#### [Problem requirements]
Starting at the line with "Someone put down the green bofomenu", repeat every line exactly until the records end, including the last one.
Records for the task: Begin
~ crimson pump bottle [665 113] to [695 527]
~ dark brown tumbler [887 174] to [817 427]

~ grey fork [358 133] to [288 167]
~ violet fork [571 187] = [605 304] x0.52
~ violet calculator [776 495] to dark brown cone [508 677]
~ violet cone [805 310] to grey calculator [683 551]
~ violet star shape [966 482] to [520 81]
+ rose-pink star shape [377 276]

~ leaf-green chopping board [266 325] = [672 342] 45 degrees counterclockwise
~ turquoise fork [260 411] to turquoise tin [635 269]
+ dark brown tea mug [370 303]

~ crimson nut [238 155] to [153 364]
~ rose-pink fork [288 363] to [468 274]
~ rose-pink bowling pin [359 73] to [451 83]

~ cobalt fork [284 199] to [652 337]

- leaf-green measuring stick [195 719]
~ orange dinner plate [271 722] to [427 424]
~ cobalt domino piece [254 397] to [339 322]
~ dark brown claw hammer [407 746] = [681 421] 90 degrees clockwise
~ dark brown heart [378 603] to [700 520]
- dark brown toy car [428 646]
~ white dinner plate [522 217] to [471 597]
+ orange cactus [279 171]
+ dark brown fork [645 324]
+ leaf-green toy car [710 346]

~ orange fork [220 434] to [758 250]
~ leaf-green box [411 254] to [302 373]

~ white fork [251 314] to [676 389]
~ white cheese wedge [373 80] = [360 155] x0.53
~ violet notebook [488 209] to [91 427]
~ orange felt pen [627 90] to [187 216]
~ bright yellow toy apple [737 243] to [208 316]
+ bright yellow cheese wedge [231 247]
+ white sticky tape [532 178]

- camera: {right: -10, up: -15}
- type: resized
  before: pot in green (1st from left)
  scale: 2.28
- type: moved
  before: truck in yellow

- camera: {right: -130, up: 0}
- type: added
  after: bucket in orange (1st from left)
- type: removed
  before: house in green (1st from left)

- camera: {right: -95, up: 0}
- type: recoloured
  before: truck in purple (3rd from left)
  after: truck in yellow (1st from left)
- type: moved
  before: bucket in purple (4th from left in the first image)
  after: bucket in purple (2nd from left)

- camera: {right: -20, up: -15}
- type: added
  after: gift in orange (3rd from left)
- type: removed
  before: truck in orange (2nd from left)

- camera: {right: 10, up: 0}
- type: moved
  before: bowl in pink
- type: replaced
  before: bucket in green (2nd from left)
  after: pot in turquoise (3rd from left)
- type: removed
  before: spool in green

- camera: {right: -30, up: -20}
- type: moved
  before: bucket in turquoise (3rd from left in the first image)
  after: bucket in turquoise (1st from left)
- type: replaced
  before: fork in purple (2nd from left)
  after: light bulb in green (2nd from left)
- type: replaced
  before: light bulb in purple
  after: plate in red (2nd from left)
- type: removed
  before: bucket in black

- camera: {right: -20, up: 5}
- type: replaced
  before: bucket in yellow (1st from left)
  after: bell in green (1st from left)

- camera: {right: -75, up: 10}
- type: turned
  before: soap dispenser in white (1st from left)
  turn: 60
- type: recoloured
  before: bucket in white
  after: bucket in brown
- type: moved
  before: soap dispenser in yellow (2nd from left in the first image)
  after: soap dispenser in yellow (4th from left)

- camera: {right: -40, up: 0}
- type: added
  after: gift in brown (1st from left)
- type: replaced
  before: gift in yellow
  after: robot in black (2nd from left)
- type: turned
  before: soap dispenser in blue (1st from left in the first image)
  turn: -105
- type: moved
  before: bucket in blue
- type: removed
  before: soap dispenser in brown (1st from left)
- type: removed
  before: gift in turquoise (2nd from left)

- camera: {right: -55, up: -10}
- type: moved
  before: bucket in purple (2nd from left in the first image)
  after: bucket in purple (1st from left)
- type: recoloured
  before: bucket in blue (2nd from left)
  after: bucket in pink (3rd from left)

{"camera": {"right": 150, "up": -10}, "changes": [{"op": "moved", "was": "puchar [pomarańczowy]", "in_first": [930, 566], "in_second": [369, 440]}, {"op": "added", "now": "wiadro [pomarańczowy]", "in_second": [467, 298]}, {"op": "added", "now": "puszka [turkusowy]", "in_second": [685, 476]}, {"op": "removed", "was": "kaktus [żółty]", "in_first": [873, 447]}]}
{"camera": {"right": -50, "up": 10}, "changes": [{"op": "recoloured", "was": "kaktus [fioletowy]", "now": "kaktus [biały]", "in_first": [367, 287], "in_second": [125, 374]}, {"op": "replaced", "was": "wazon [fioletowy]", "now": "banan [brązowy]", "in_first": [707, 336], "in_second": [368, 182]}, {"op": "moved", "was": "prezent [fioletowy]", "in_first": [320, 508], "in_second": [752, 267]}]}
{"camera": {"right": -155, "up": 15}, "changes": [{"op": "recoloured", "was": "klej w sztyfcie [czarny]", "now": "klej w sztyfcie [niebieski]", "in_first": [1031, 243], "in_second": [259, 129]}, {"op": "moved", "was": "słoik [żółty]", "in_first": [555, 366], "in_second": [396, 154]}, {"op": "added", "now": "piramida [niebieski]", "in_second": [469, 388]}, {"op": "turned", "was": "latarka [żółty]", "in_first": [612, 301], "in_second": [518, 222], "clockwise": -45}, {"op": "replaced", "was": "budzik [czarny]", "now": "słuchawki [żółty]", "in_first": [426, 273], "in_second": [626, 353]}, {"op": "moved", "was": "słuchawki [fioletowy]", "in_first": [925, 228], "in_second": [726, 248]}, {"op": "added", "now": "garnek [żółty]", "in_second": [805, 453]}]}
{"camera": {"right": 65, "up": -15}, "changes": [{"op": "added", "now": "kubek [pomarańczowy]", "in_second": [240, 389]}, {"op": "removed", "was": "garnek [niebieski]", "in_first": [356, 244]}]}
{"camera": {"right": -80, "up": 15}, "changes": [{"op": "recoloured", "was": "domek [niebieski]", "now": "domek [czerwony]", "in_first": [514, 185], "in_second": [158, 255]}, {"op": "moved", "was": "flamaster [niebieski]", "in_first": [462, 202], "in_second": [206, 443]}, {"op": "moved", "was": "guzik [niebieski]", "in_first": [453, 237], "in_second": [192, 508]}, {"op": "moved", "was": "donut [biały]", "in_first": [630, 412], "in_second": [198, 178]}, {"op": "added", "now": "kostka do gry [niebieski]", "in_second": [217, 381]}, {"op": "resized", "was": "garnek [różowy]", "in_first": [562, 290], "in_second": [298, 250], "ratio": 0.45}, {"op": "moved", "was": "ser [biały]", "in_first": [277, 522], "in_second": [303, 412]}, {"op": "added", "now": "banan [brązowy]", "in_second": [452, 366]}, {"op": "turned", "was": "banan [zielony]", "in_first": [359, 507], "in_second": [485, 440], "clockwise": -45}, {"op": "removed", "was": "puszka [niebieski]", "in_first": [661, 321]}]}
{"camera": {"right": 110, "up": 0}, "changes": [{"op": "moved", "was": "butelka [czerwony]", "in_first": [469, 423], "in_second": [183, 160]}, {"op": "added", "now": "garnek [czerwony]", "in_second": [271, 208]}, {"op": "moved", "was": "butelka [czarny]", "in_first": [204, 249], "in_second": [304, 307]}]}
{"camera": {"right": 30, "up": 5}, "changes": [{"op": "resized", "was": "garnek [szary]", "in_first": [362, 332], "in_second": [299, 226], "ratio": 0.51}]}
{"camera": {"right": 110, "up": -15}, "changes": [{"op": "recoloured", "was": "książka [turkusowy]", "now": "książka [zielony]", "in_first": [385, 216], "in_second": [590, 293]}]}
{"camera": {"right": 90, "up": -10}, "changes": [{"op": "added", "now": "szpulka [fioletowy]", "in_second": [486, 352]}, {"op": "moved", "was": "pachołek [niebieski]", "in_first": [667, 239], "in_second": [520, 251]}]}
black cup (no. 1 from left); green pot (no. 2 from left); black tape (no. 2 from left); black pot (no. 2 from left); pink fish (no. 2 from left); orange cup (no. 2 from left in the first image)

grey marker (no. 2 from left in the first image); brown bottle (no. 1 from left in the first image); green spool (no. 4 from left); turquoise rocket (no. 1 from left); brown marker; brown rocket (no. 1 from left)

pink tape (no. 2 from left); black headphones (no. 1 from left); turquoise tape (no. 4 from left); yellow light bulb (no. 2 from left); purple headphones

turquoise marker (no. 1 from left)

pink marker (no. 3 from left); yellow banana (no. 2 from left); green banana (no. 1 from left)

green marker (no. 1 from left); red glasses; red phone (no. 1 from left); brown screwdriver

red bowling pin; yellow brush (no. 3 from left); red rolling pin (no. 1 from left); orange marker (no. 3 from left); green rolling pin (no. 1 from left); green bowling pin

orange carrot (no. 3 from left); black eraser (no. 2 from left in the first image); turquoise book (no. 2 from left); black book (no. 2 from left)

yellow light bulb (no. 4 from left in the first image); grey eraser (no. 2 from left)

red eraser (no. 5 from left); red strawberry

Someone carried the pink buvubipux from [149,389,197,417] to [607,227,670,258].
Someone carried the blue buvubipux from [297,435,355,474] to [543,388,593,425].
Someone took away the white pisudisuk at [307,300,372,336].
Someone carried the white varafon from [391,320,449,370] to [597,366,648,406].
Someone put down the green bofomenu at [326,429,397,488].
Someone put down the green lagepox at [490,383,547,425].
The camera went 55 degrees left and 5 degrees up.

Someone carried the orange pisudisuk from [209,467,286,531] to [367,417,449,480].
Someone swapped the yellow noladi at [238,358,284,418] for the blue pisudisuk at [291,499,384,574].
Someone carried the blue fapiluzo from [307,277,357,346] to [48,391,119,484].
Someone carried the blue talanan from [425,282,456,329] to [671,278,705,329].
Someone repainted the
Records for the task: End
#### [Reply]
Someone put down the green bofomenu at [326,429,397,488].
Someone put down the green lagepox at [490,383,547,425].
The camera went 55 degrees left and 5 degrees up.

Someone carried the orange pisudisuk from [209,467,286,531] to [367,417,449,480].
Someone swapped the yellow noladi at [238,358,284,418] for the blue pisudisuk at [291,499,384,574].
Someone carried the blue fapiluzo from [307,277,357,346] to [48,391,119,484].
Someone carried the blue talanan from [425,282,456,329] to [671,278,705,329].
Someone repainted the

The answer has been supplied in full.